START Available records

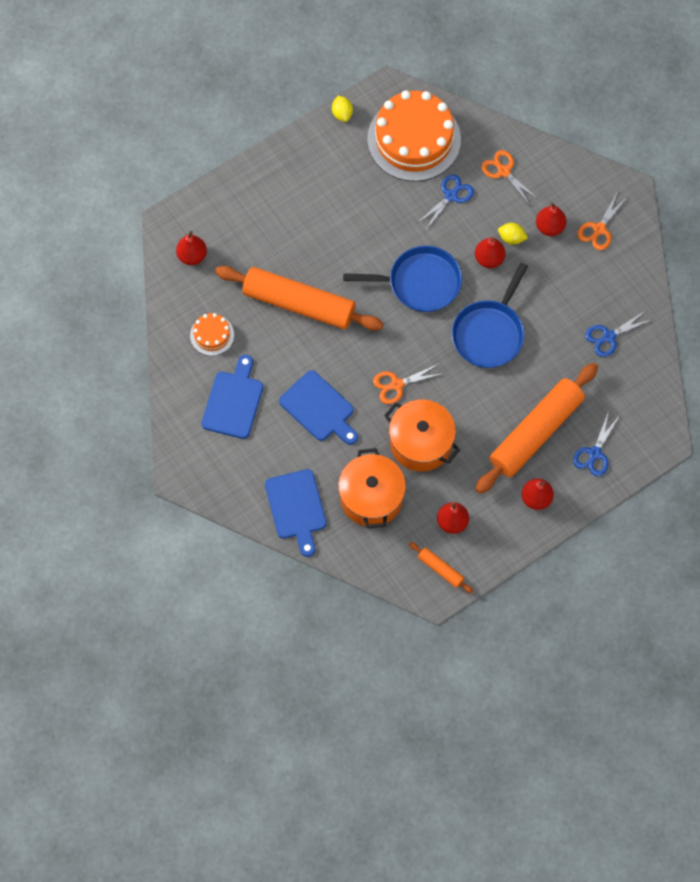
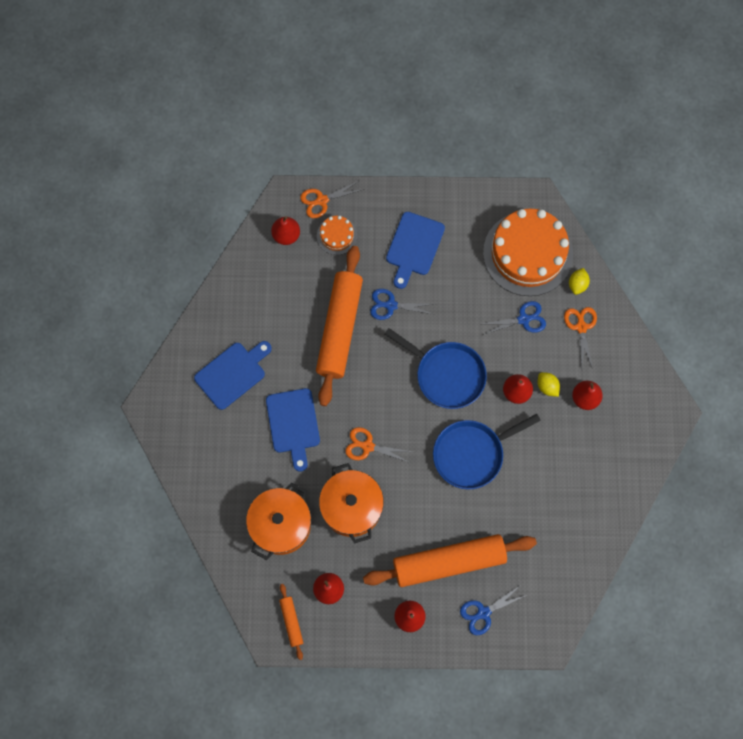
camera: 35 degrees right, 5 degrees up
orange cake [190,313,234,356] -> orange cake moved to [317,216,357,255]
orange rolling pin [215,266,383,331] -> orange rolling pin turned 45 degrees clockwise [316,246,363,406]
blue cutting board [265,469,326,557] -> blue cutting board moved to [386,212,445,289]
yellow lemon [332,96,353,122] -> yellow lemon moved to [569,268,590,295]
orange scissors [578,191,628,250] -> orange scissors moved to [300,180,364,218]
blue scissors [585,311,653,357] -> blue scissors moved to [370,289,434,320]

END Available records

### Work request
The line containing "blue cutting board [265,469,326,557]" and all lines after it, to the end of the records, are to be output exactly and alone.

### Output below
blue cutting board [265,469,326,557] -> blue cutting board moved to [386,212,445,289]
yellow lemon [332,96,353,122] -> yellow lemon moved to [569,268,590,295]
orange scissors [578,191,628,250] -> orange scissors moved to [300,180,364,218]
blue scissors [585,311,653,357] -> blue scissors moved to [370,289,434,320]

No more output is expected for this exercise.